- Opening Delimiter -

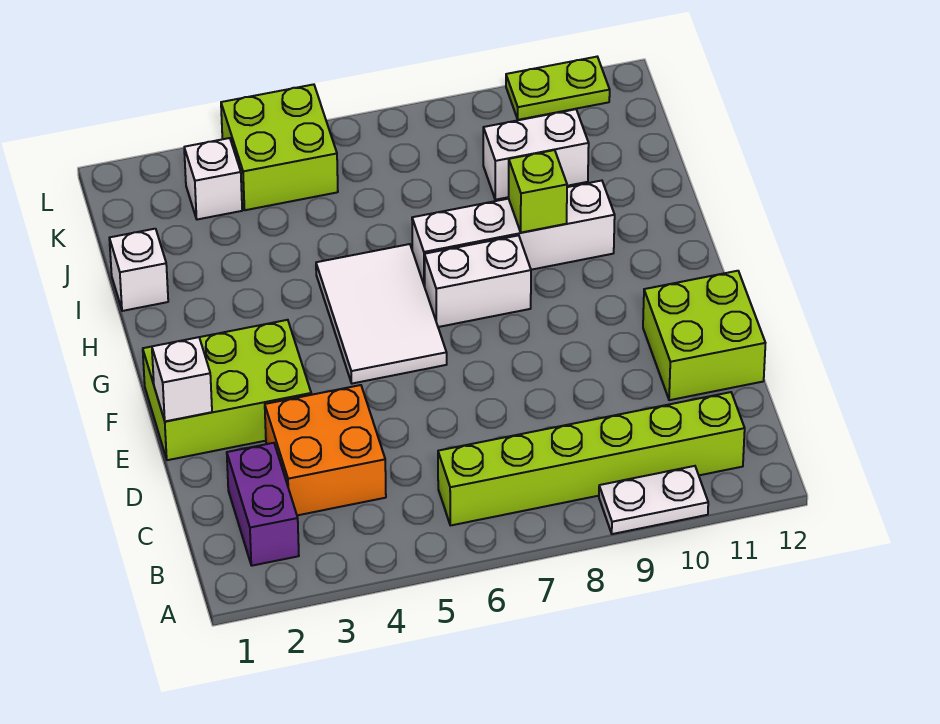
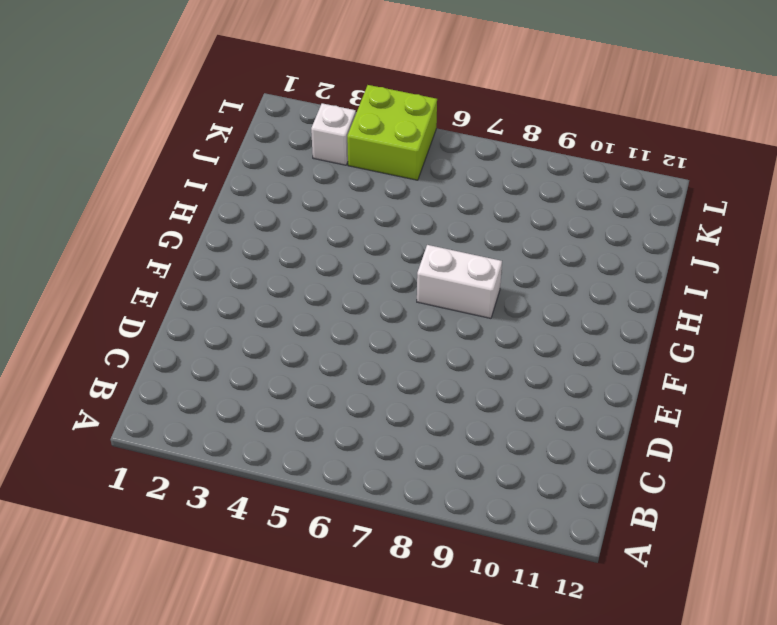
none -> white plate A9:A10 level 1
none -> purple brick B2:C2 level 1
none -> lime brick B6:B11 level 1

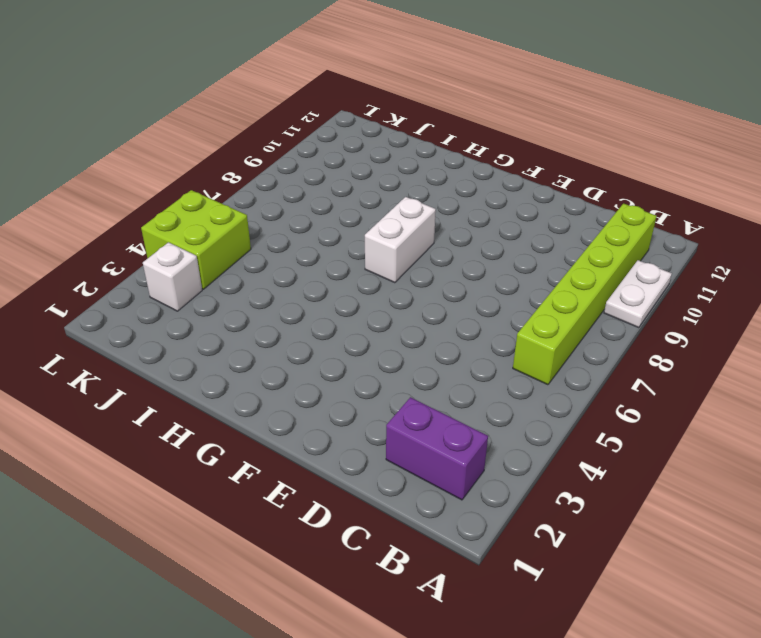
none -> orange brick C3:D4 level 1
none -> lime brick D11:E12 level 1
none -> lime brick E1:F3 level 1

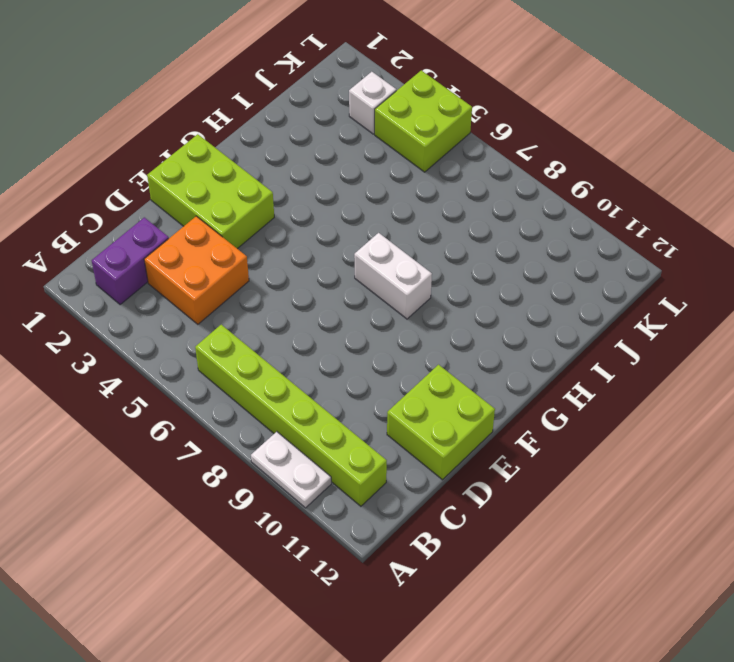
none -> white tile F5:H6 level 1
none -> white brick H7:H10 level 1
none -> white brick I1 level 1

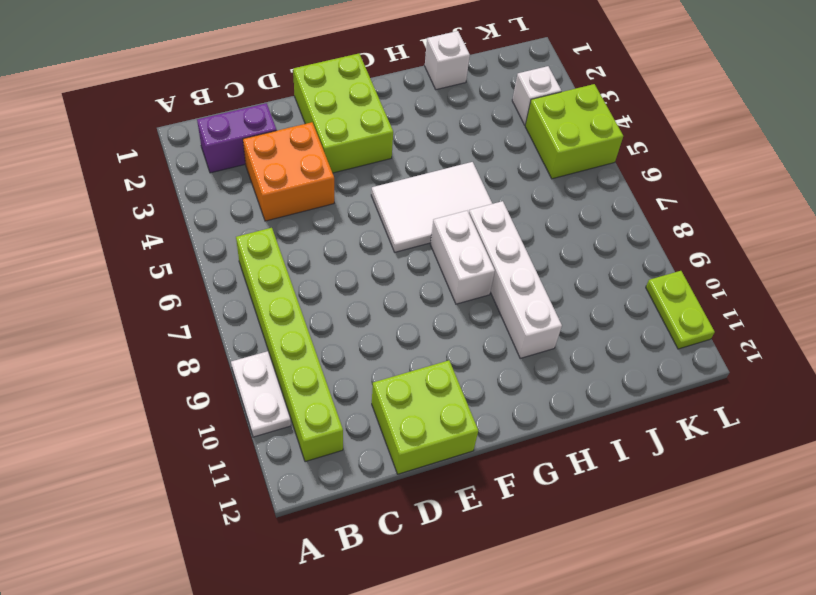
none -> white brick J9:J10 level 1
none -> white brick E1 level 2
none -> lime brick H9 level 2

- Closing Delimiter -

What you should do -
Copy out the lines above unchanged. Skip the images.

Response area -
none -> white plate A9:A10 level 1
none -> purple brick B2:C2 level 1
none -> lime brick B6:B11 level 1

none -> orange brick C3:D4 level 1
none -> lime brick D11:E12 level 1
none -> lime brick E1:F3 level 1

none -> white tile F5:H6 level 1
none -> white brick H7:H10 level 1
none -> white brick I1 level 1

none -> white brick J9:J10 level 1
none -> white brick E1 level 2
none -> lime brick H9 level 2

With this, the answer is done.